* _WHAT YOU SHOULD DO_
Transcribe only the stretch of lines that opens with the line containing "[407, 145, 460, 232]" and closes with the last line of the listing, skipping pictures.

"""

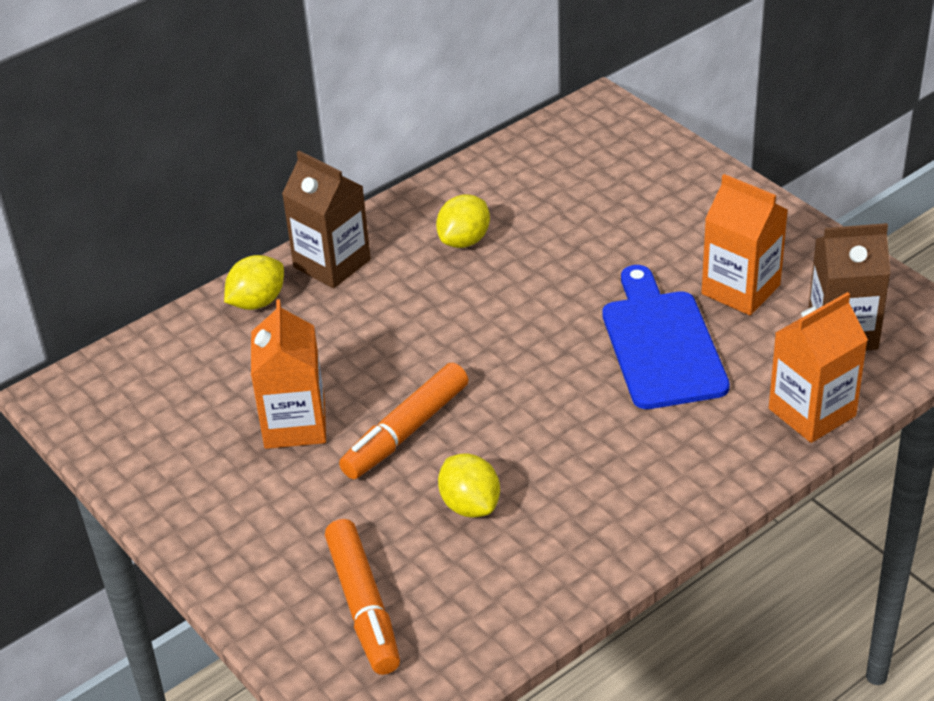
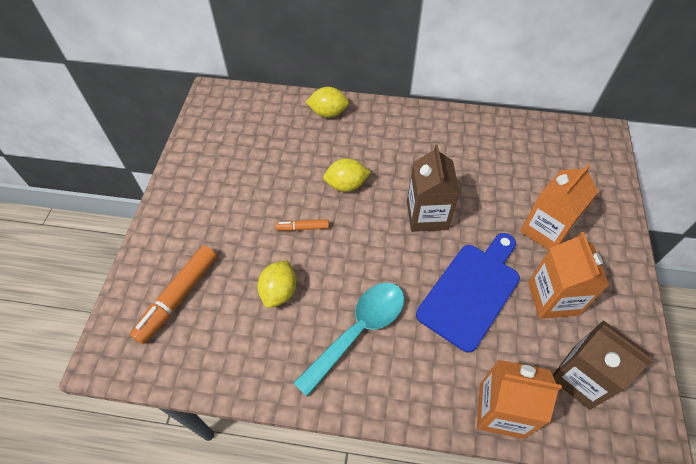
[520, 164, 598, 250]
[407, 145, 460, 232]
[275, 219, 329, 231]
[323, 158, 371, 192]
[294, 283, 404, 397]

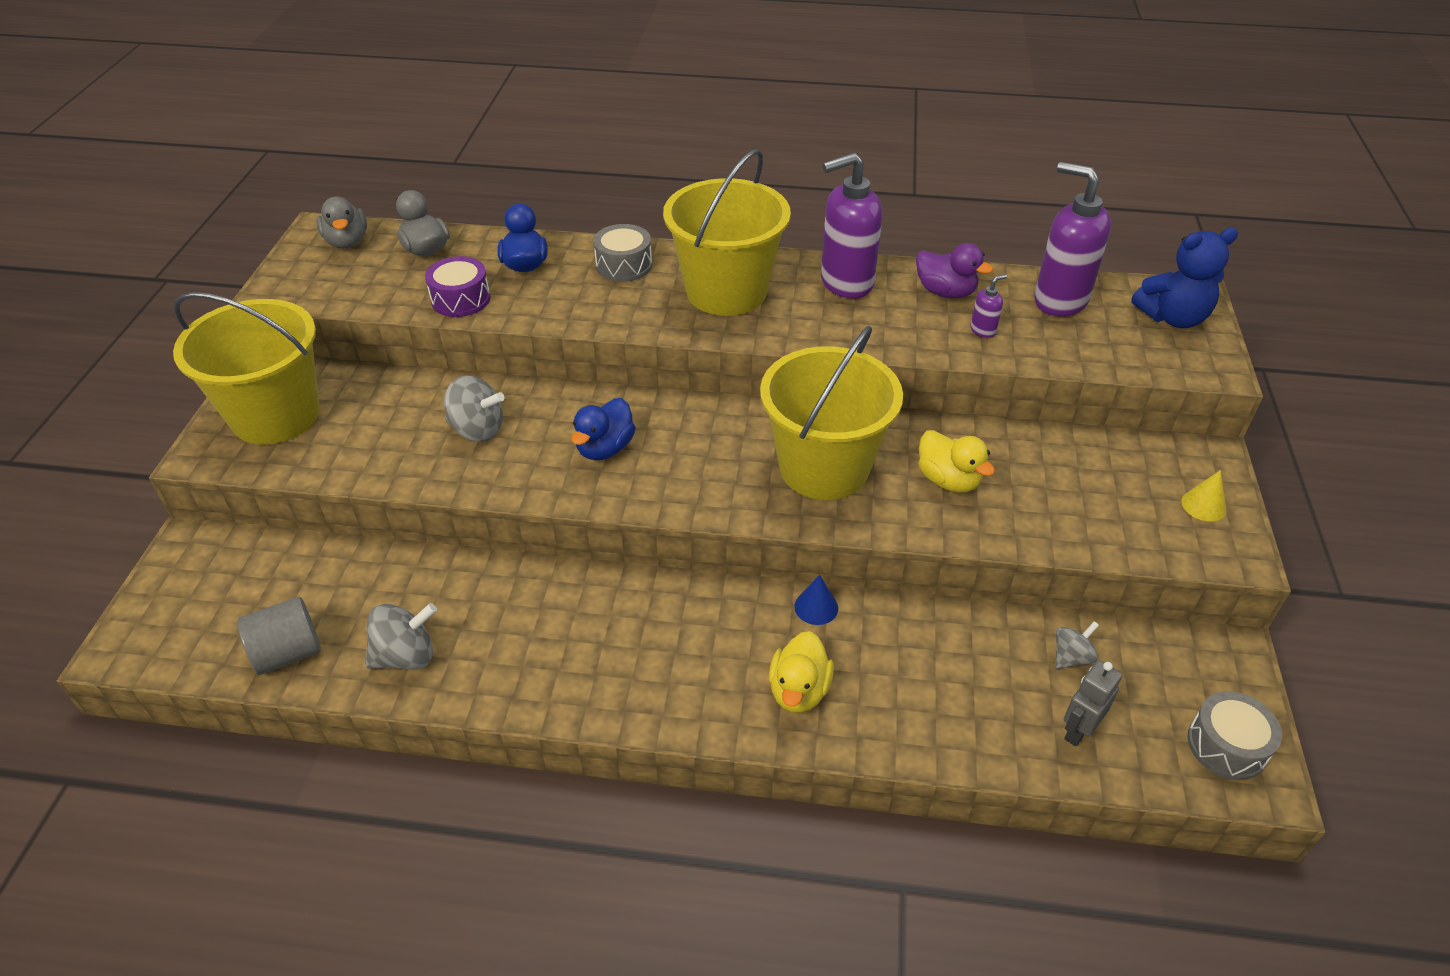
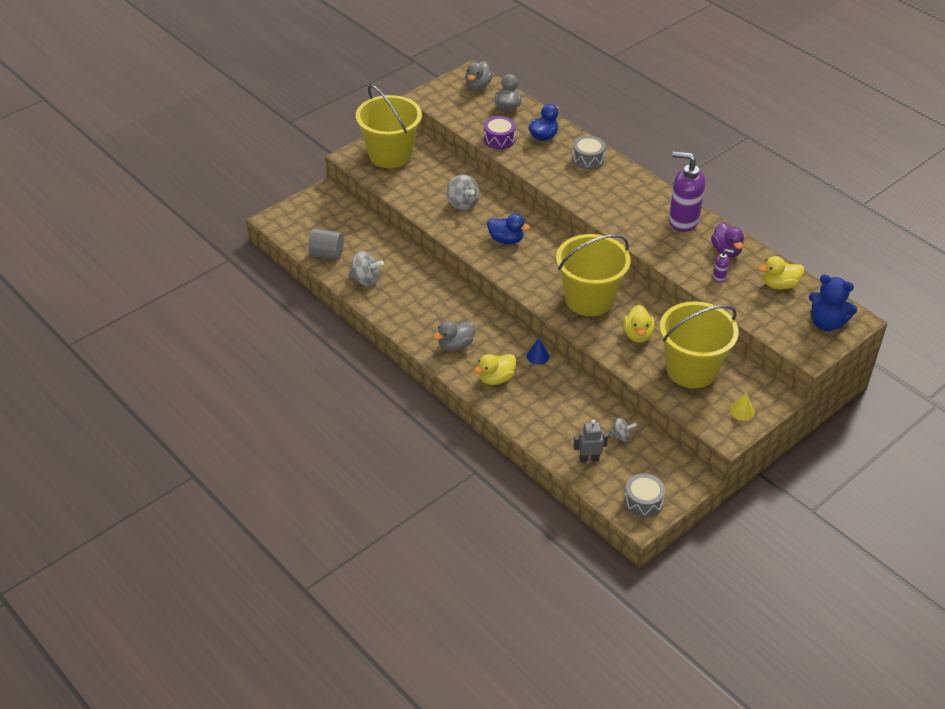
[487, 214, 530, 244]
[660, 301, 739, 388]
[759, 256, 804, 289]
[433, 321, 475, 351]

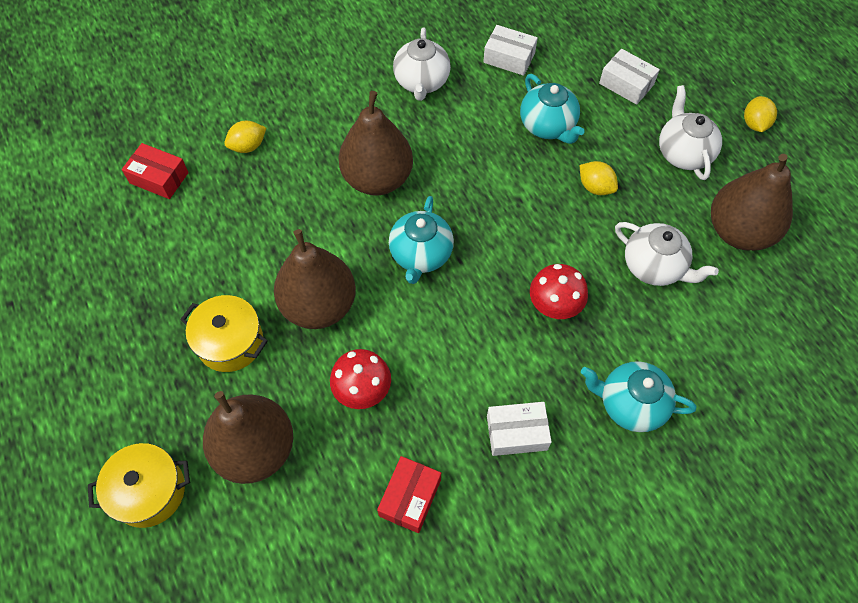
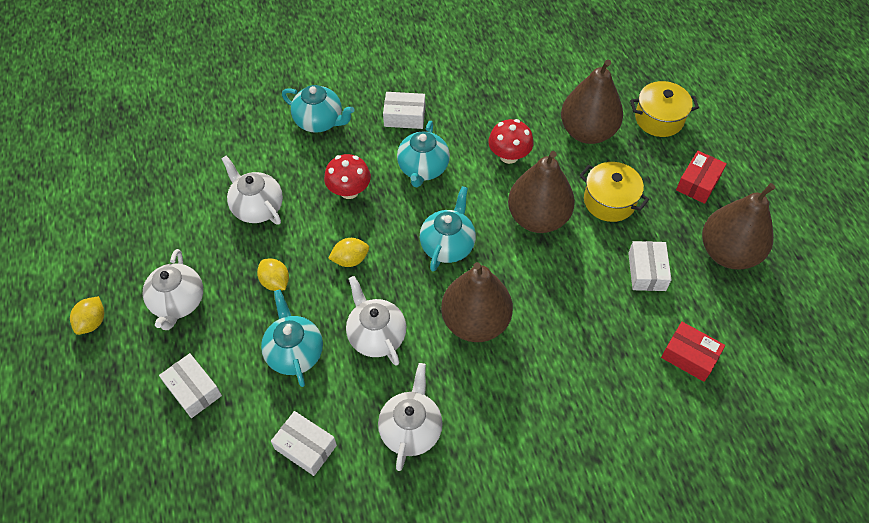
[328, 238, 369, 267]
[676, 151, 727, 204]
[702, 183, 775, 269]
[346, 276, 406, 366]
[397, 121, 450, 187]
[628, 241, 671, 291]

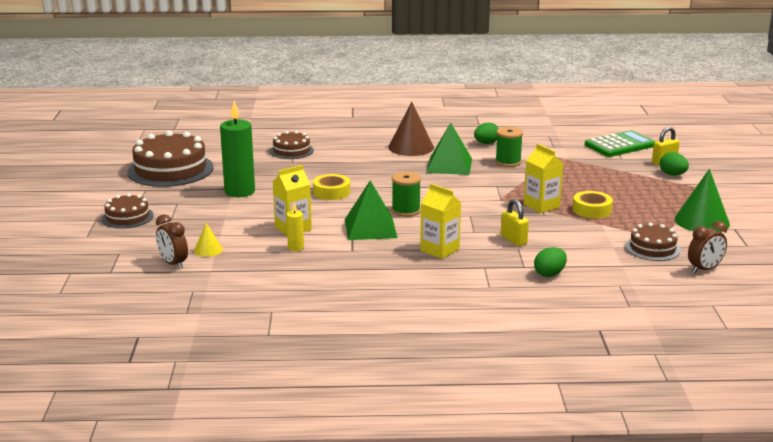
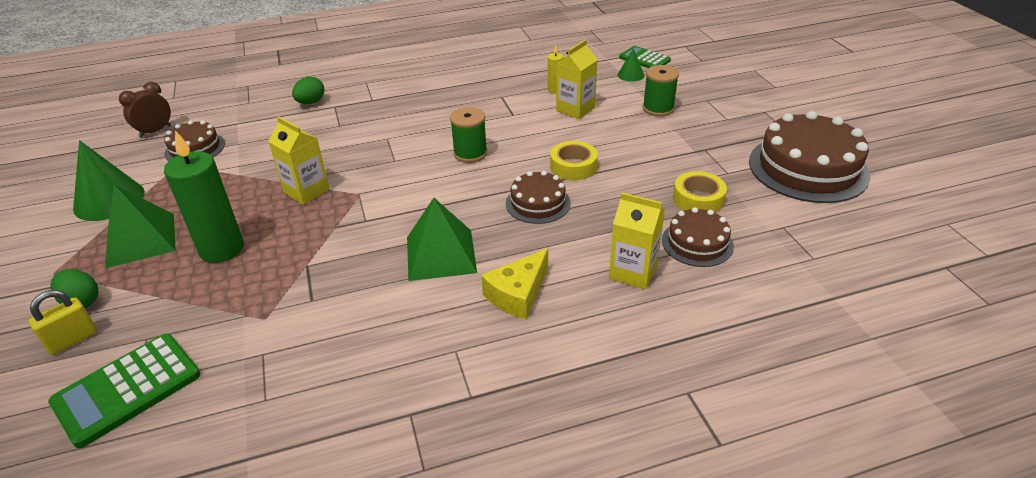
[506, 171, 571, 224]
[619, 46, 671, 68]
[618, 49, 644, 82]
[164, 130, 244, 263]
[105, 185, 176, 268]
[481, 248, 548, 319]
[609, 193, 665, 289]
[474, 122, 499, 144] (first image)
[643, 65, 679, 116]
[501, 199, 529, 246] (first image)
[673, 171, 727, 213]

"""

* _RESPONSE AREA_
[407, 145, 460, 232]
[275, 219, 329, 231]
[323, 158, 371, 192]
[294, 283, 404, 397]

[487, 214, 530, 244]
[660, 301, 739, 388]
[759, 256, 804, 289]
[433, 321, 475, 351]

[328, 238, 369, 267]
[676, 151, 727, 204]
[702, 183, 775, 269]
[346, 276, 406, 366]
[397, 121, 450, 187]
[628, 241, 671, 291]

[506, 171, 571, 224]
[619, 46, 671, 68]
[618, 49, 644, 82]
[164, 130, 244, 263]
[105, 185, 176, 268]
[481, 248, 548, 319]
[609, 193, 665, 289]
[474, 122, 499, 144] (first image)
[643, 65, 679, 116]
[501, 199, 529, 246] (first image)
[673, 171, 727, 213]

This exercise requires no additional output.